■ **Exercise requirements**
Start at the line below containing "black cap: 2 -> 4" and stop at the line containing "turquoise cap: 2 -> 4". Repeat every line of that stretch exactly, and nothing outside it.

■ **Object state change records**
──────────────────────────────

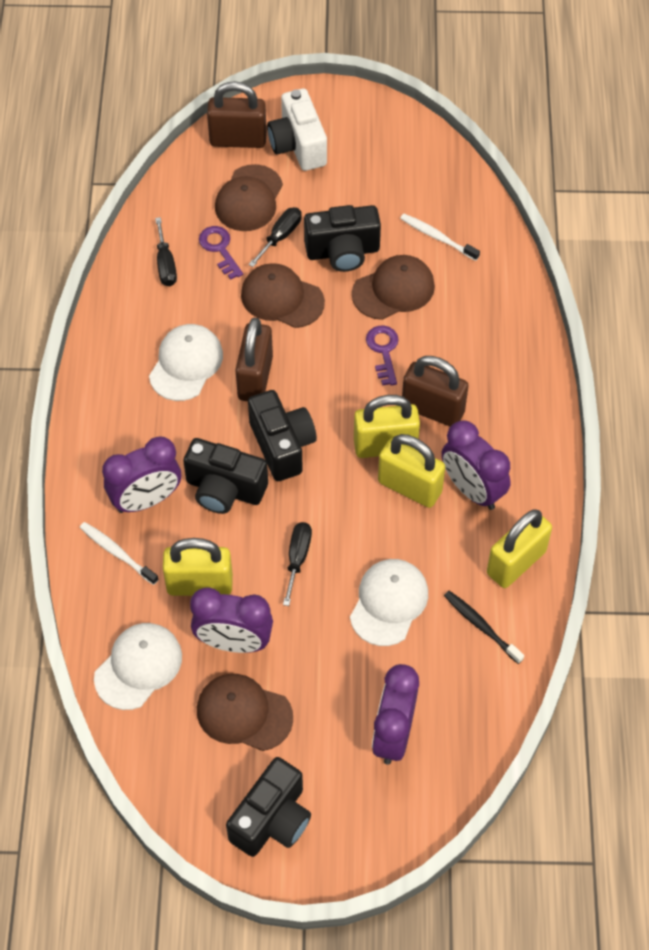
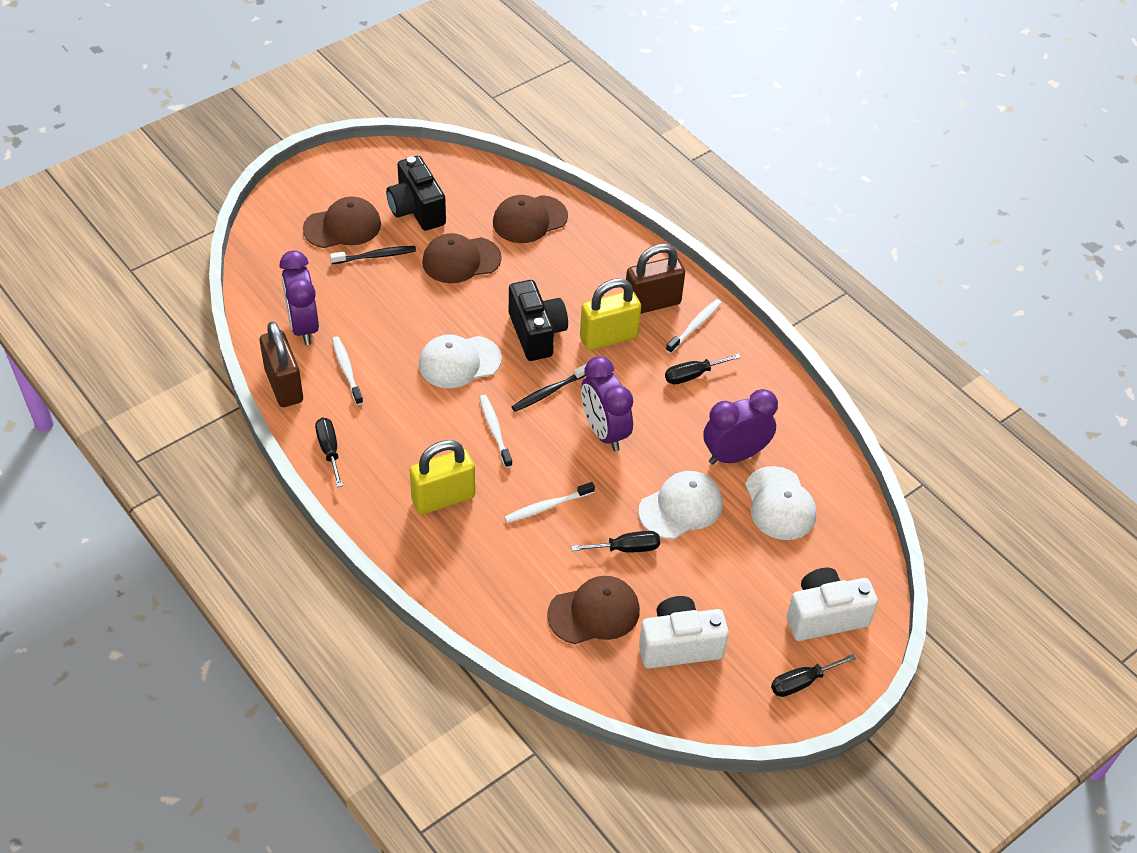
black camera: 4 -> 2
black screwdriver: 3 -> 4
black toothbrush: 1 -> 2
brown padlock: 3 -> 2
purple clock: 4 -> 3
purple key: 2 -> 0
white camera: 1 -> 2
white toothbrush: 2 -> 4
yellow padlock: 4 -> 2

──────────────────────────────

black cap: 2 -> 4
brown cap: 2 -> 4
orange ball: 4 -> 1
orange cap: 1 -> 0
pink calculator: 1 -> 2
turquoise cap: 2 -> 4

──────────────────────────────

■ **Exercise solution**
black cap: 2 -> 4
brown cap: 2 -> 4
orange ball: 4 -> 1
orange cap: 1 -> 0
pink calculator: 1 -> 2
turquoise cap: 2 -> 4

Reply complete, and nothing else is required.